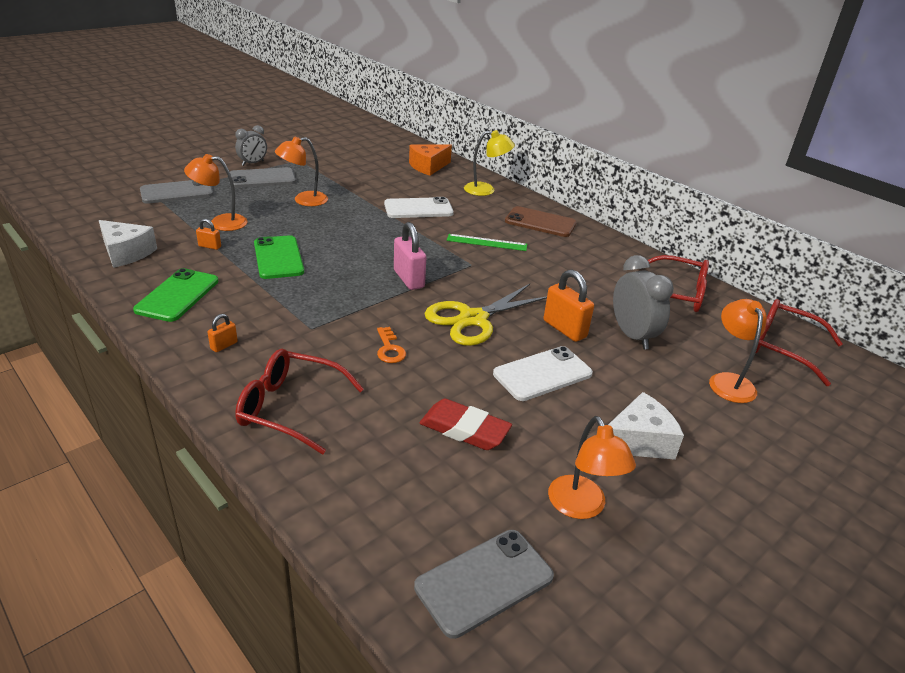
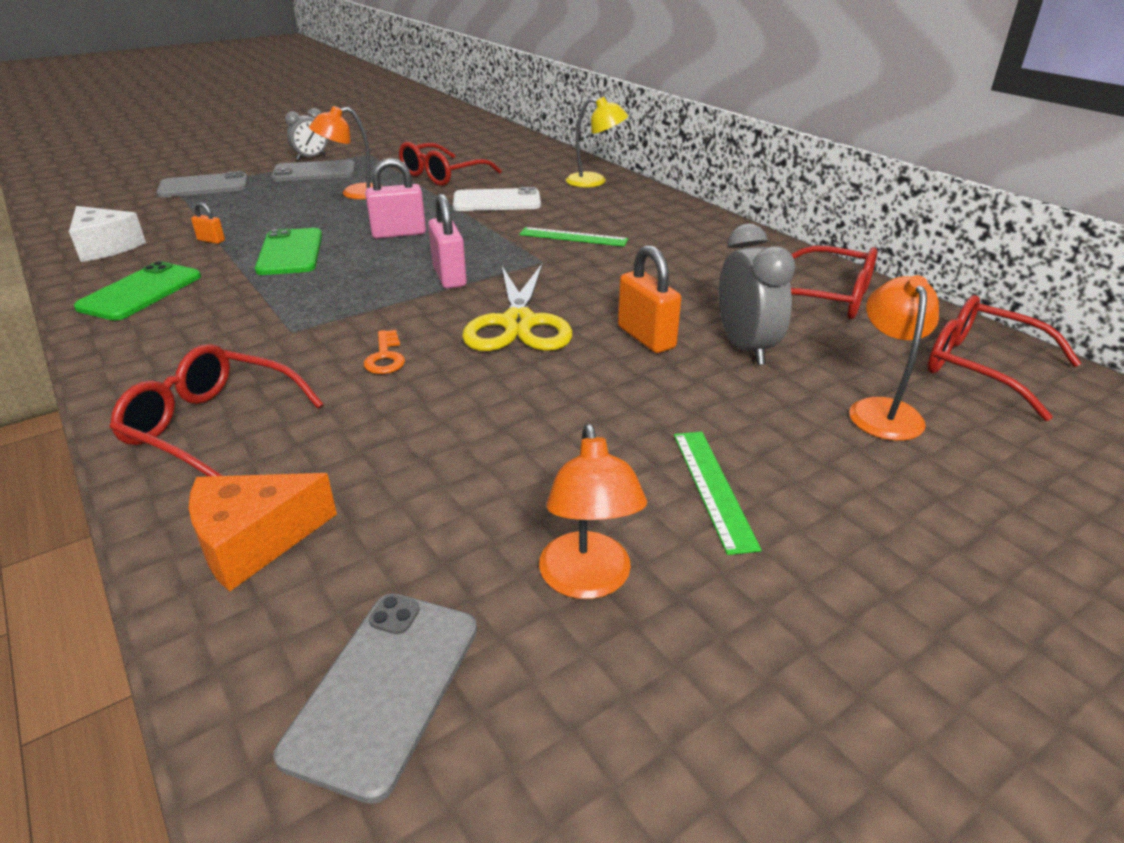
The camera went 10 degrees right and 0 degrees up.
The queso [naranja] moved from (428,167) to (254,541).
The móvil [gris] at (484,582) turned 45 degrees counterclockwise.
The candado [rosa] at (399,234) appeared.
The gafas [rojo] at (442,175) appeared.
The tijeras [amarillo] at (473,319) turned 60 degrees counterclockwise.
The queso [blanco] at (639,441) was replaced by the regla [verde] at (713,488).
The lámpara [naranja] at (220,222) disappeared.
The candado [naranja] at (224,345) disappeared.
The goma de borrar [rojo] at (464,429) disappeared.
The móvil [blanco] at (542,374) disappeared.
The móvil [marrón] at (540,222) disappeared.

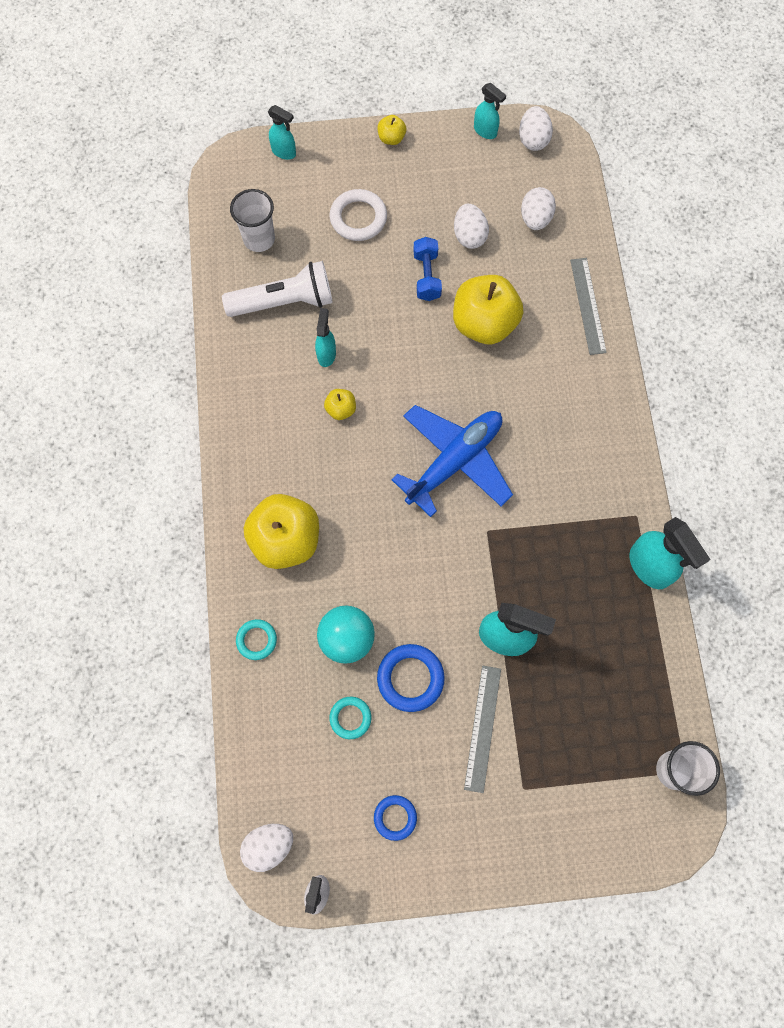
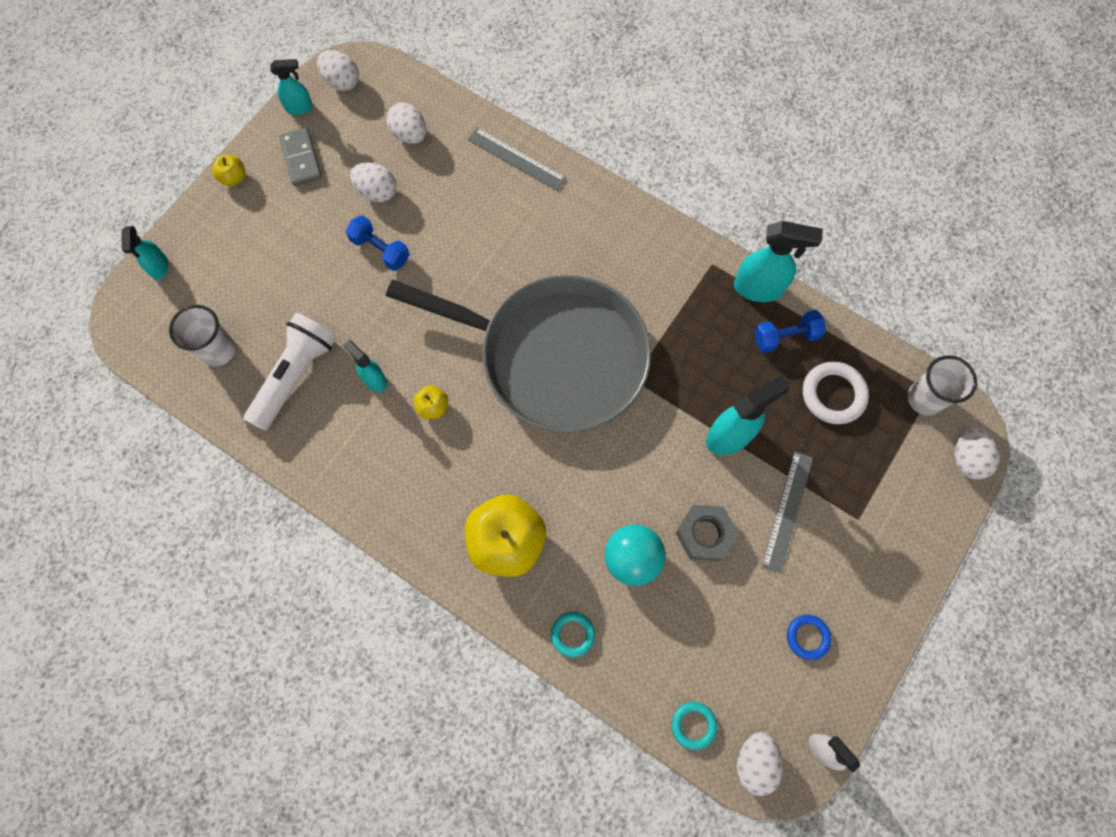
The camera went 50 degrees left and 0 degrees up.
The pulverizador [turquesa] at (284,152) turned 105 degrees clockwise.
The ficha de dominó [gris] at (301,158) appeared.
The avión [azul] at (454,461) was replaced by the sartén [gris] at (555,356).
The anillo [turquesa] moved from (350,718) to (693,725).
The anillo [azul] at (410,678) was replaced by the tuerca [gris] at (704,534).
The mancuerna [azul] at (786,337) appeared.
The regla [gris] at (482,728) turned 60 degrees clockwise.
The anillo [blanco] moved from (358,218) to (833,394).
The huevo [blanco] at (966,458) appeared.
The manzana [amarillo] at (484,324) disappeared.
# # # # #
• _Work order_
Please return only the lines from the top of the data through the line with "The gafas [rojo] at (442,175) appeared.", exactly as written, and drop every picture.

• _The completed task_
The camera went 10 degrees right and 0 degrees up.
The queso [naranja] moved from (428,167) to (254,541).
The móvil [gris] at (484,582) turned 45 degrees counterclockwise.
The candado [rosa] at (399,234) appeared.
The gafas [rojo] at (442,175) appeared.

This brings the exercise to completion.